WHAT YOU NEED TO DO. Lift every line from the entries that includes the word "VRAW".

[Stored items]

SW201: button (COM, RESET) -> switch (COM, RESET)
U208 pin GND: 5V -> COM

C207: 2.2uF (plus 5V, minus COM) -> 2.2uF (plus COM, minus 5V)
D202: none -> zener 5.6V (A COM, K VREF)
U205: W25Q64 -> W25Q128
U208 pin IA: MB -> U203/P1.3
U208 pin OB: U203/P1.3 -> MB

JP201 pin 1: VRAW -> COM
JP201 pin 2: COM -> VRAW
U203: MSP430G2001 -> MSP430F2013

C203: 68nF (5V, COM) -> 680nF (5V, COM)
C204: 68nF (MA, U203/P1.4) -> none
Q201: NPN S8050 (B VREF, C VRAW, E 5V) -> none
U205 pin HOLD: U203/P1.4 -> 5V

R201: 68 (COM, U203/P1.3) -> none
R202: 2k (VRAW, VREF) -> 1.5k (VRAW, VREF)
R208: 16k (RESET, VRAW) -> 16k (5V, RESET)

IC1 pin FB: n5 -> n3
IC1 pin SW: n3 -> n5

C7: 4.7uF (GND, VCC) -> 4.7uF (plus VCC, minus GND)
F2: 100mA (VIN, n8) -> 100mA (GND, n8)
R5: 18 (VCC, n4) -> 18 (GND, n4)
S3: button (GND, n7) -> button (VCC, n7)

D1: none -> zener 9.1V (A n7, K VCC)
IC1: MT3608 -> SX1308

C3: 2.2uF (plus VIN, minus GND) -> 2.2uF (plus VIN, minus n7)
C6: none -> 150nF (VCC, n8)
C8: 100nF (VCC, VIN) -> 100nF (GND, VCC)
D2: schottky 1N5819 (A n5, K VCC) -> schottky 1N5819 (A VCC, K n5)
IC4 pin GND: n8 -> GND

OUTPUT OF THE TASK.
JP201 pin 1: VRAW -> COM
JP201 pin 2: COM -> VRAW
Q201: NPN S8050 (B VREF, C VRAW, E 5V) -> none
R202: 2k (VRAW, VREF) -> 1.5k (VRAW, VREF)
R208: 16k (RESET, VRAW) -> 16k (5V, RESET)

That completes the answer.